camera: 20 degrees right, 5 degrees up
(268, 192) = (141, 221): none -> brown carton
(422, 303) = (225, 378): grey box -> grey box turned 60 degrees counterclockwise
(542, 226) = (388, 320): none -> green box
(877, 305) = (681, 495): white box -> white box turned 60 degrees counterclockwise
---
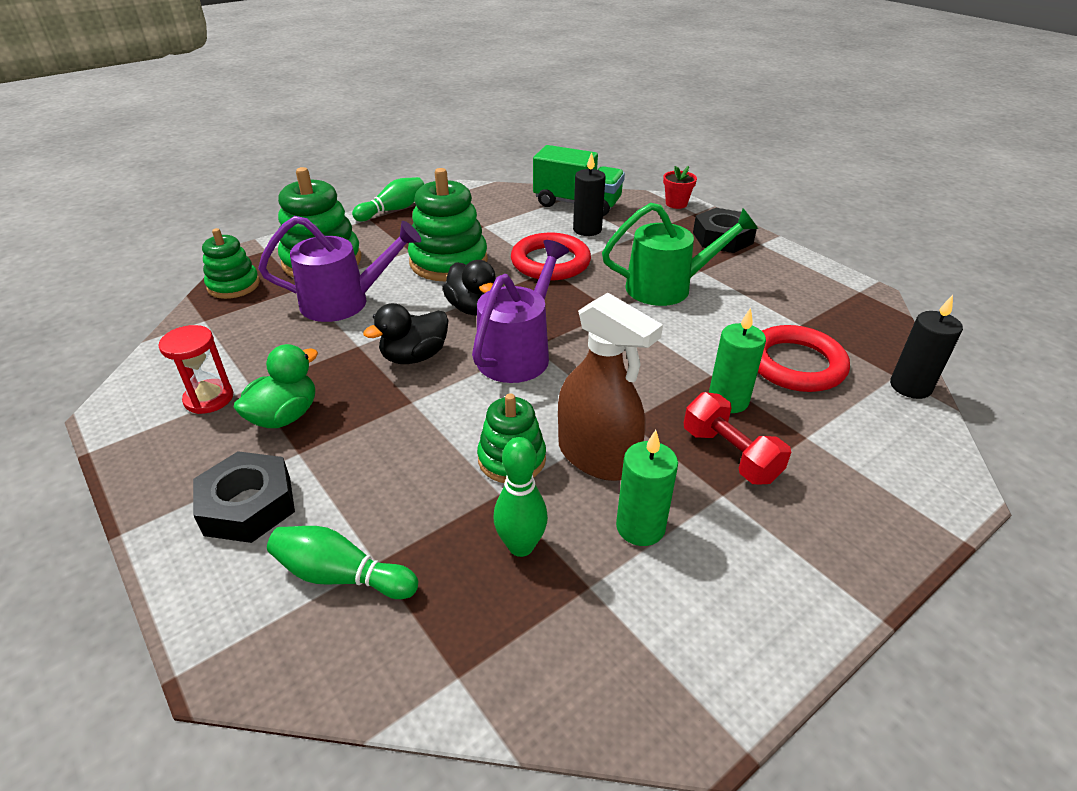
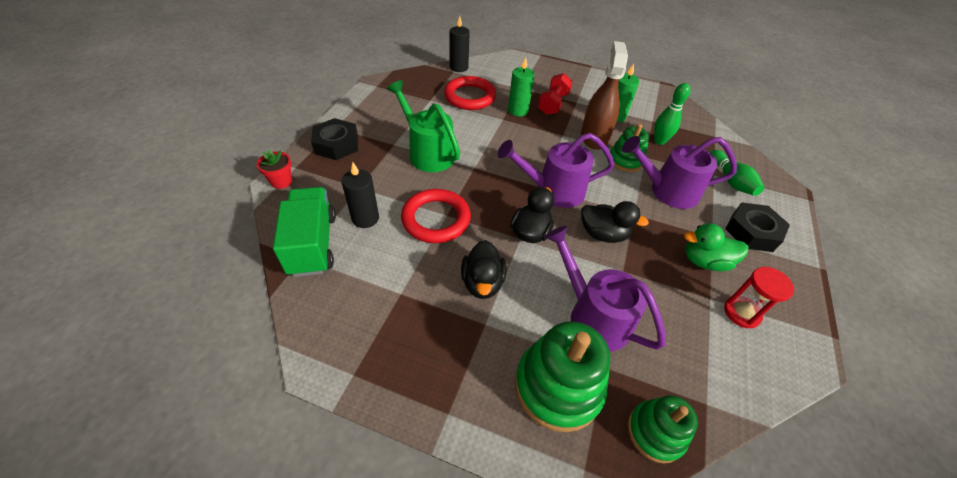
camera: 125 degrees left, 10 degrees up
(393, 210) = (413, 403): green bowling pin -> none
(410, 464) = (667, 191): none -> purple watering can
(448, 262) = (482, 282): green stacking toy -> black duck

Exercise directions
When you reach the line in the material above that holds "camera: 20 degrees right, 5 degrees up", begin reproducing lines exactly, and stop after the line that holds "(877, 305) = (681, 495): white".

The completed task
camera: 20 degrees right, 5 degrees up
(268, 192) = (141, 221): none -> brown carton
(422, 303) = (225, 378): grey box -> grey box turned 60 degrees counterclockwise
(542, 226) = (388, 320): none -> green box
(877, 305) = (681, 495): white box -> white box turned 60 degrees counterclockwise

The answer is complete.